Dataset extract ->

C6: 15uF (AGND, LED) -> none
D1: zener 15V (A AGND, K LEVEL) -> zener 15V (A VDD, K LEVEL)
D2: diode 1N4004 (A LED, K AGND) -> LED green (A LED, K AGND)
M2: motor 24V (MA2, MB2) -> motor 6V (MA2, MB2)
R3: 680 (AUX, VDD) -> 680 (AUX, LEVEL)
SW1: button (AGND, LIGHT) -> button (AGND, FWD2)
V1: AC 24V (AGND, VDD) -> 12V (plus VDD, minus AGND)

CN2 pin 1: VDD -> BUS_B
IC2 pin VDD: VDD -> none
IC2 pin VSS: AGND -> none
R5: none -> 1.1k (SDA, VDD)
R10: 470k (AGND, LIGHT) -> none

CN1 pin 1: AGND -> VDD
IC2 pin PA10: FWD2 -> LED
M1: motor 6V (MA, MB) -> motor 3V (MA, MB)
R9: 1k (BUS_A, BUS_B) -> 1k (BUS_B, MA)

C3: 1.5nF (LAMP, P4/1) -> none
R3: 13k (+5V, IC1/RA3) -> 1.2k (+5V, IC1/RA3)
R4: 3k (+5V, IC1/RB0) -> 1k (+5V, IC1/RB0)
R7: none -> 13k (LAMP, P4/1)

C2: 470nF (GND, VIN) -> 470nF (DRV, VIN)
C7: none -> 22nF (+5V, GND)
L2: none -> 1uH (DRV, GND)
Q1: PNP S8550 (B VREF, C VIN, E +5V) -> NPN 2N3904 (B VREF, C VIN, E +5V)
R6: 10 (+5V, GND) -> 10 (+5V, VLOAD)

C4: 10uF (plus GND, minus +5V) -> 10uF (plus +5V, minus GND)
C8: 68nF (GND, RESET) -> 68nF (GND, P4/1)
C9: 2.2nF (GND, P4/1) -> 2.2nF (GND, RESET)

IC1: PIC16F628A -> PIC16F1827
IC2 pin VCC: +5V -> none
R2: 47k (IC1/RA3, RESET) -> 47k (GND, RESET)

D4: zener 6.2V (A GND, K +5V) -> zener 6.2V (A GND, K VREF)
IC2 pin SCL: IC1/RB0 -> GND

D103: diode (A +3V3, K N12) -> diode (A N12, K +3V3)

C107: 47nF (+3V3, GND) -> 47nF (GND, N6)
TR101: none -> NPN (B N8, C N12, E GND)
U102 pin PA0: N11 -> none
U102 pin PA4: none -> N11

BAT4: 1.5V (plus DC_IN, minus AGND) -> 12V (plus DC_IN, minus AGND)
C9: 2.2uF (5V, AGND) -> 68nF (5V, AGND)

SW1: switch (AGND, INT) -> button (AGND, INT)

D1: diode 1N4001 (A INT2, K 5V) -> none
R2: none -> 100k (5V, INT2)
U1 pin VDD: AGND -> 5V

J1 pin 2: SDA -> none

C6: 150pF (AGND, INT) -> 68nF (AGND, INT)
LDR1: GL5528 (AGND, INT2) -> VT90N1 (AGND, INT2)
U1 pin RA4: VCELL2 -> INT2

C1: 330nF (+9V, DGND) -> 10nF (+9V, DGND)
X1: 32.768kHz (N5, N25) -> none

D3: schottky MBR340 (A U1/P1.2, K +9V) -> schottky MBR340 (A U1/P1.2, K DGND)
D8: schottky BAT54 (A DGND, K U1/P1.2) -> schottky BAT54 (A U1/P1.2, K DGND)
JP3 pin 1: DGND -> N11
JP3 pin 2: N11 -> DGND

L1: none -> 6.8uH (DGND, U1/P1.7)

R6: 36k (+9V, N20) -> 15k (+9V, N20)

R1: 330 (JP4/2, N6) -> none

What is required -> Write out all the entries exactly.

Result below ->
C6: 15uF (AGND, LED) -> none
D1: zener 15V (A AGND, K LEVEL) -> zener 15V (A VDD, K LEVEL)
D2: diode 1N4004 (A LED, K AGND) -> LED green (A LED, K AGND)
M2: motor 24V (MA2, MB2) -> motor 6V (MA2, MB2)
R3: 680 (AUX, VDD) -> 680 (AUX, LEVEL)
SW1: button (AGND, LIGHT) -> button (AGND, FWD2)
V1: AC 24V (AGND, VDD) -> 12V (plus VDD, minus AGND)

CN2 pin 1: VDD -> BUS_B
IC2 pin VDD: VDD -> none
IC2 pin VSS: AGND -> none
R5: none -> 1.1k (SDA, VDD)
R10: 470k (AGND, LIGHT) -> none

CN1 pin 1: AGND -> VDD
IC2 pin PA10: FWD2 -> LED
M1: motor 6V (MA, MB) -> motor 3V (MA, MB)
R9: 1k (BUS_A, BUS_B) -> 1k (BUS_B, MA)

C3: 1.5nF (LAMP, P4/1) -> none
R3: 13k (+5V, IC1/RA3) -> 1.2k (+5V, IC1/RA3)
R4: 3k (+5V, IC1/RB0) -> 1k (+5V, IC1/RB0)
R7: none -> 13k (LAMP, P4/1)

C2: 470nF (GND, VIN) -> 470nF (DRV, VIN)
C7: none -> 22nF (+5V, GND)
L2: none -> 1uH (DRV, GND)
Q1: PNP S8550 (B VREF, C VIN, E +5V) -> NPN 2N3904 (B VREF, C VIN, E +5V)
R6: 10 (+5V, GND) -> 10 (+5V, VLOAD)

C4: 10uF (plus GND, minus +5V) -> 10uF (plus +5V, minus GND)
C8: 68nF (GND, RESET) -> 68nF (GND, P4/1)
C9: 2.2nF (GND, P4/1) -> 2.2nF (GND, RESET)

IC1: PIC16F628A -> PIC16F1827
IC2 pin VCC: +5V -> none
R2: 47k (IC1/RA3, RESET) -> 47k (GND, RESET)

D4: zener 6.2V (A GND, K +5V) -> zener 6.2V (A GND, K VREF)
IC2 pin SCL: IC1/RB0 -> GND

D103: diode (A +3V3, K N12) -> diode (A N12, K +3V3)

C107: 47nF (+3V3, GND) -> 47nF (GND, N6)
TR101: none -> NPN (B N8, C N12, E GND)
U102 pin PA0: N11 -> none
U102 pin PA4: none -> N11

BAT4: 1.5V (plus DC_IN, minus AGND) -> 12V (plus DC_IN, minus AGND)
C9: 2.2uF (5V, AGND) -> 68nF (5V, AGND)

SW1: switch (AGND, INT) -> button (AGND, INT)

D1: diode 1N4001 (A INT2, K 5V) -> none
R2: none -> 100k (5V, INT2)
U1 pin VDD: AGND -> 5V

J1 pin 2: SDA -> none

C6: 150pF (AGND, INT) -> 68nF (AGND, INT)
LDR1: GL5528 (AGND, INT2) -> VT90N1 (AGND, INT2)
U1 pin RA4: VCELL2 -> INT2

C1: 330nF (+9V, DGND) -> 10nF (+9V, DGND)
X1: 32.768kHz (N5, N25) -> none

D3: schottky MBR340 (A U1/P1.2, K +9V) -> schottky MBR340 (A U1/P1.2, K DGND)
D8: schottky BAT54 (A DGND, K U1/P1.2) -> schottky BAT54 (A U1/P1.2, K DGND)
JP3 pin 1: DGND -> N11
JP3 pin 2: N11 -> DGND

L1: none -> 6.8uH (DGND, U1/P1.7)

R6: 36k (+9V, N20) -> 15k (+9V, N20)

R1: 330 (JP4/2, N6) -> none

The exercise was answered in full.